>>>>
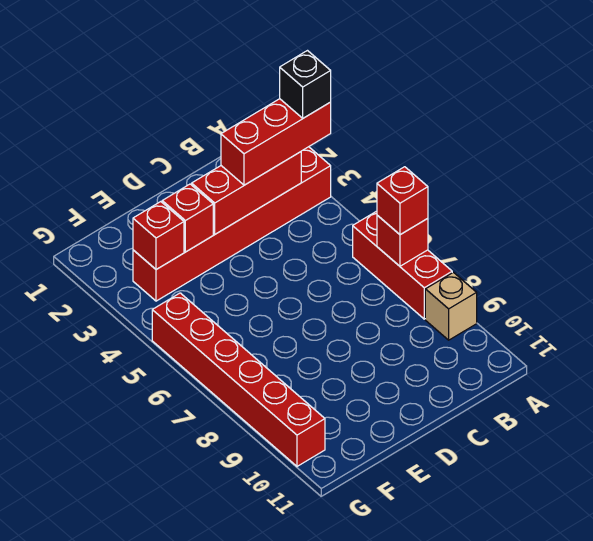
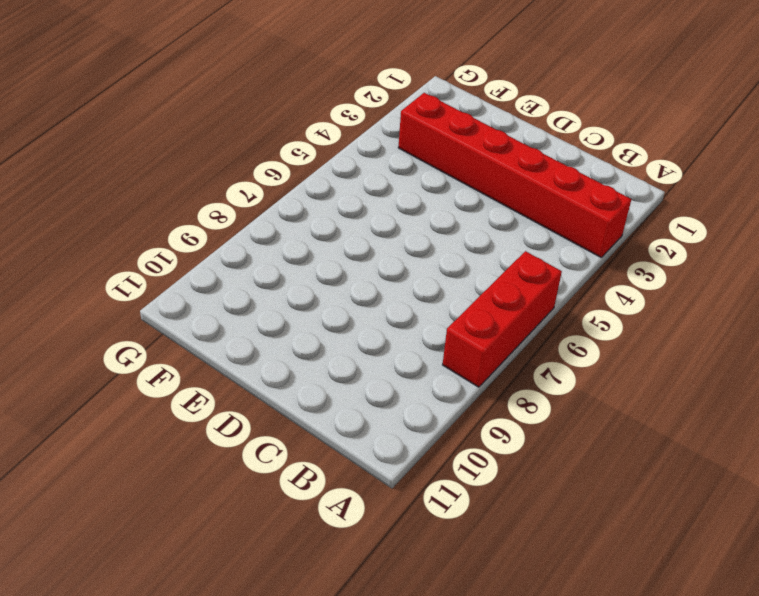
none -> tan brick A9 level 1
none -> red brick G5:G10 level 1

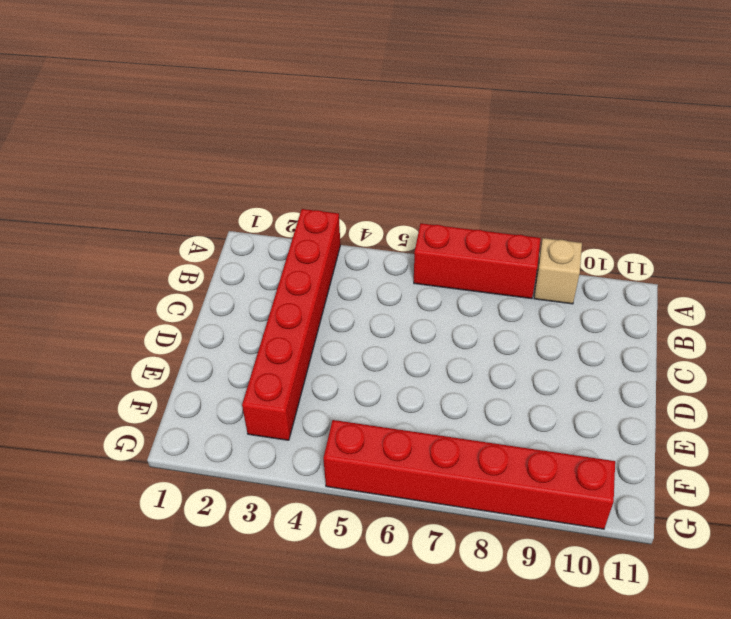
none -> red brick A7 level 2
none -> red brick B3:D3 level 2

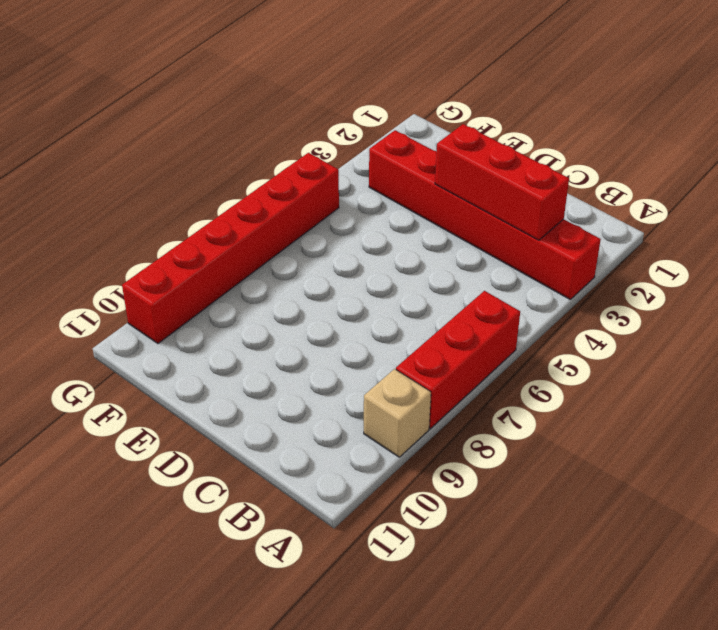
none -> red brick A7 level 2
none -> red brick E3 level 2

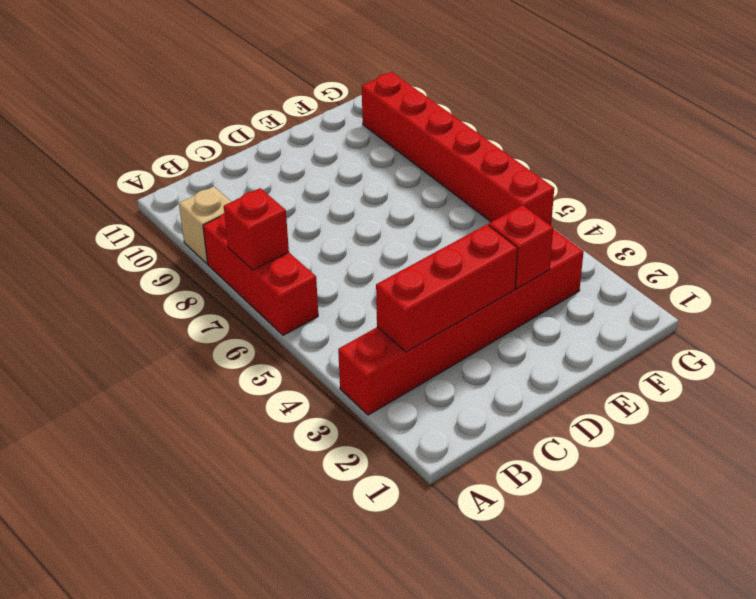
none -> red brick F3 level 2
none -> red brick A3:C3 level 3

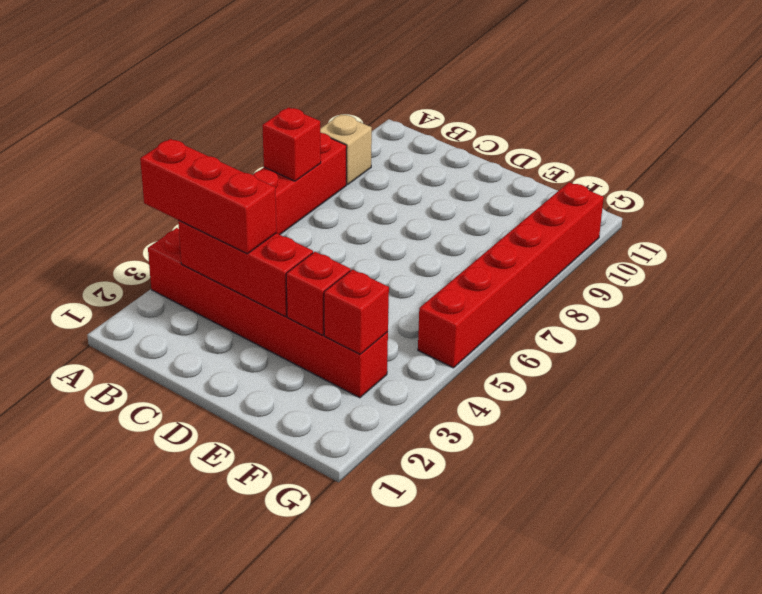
none -> red brick A7 level 3
none -> black brick A3 level 4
<<<<
> PROMPT: With both ends included, please retype exactly the lines from the line containing "none -> red brick A7 level 3" to the final line of the data.

> EXERCISE ANSWER:
none -> red brick A7 level 3
none -> black brick A3 level 4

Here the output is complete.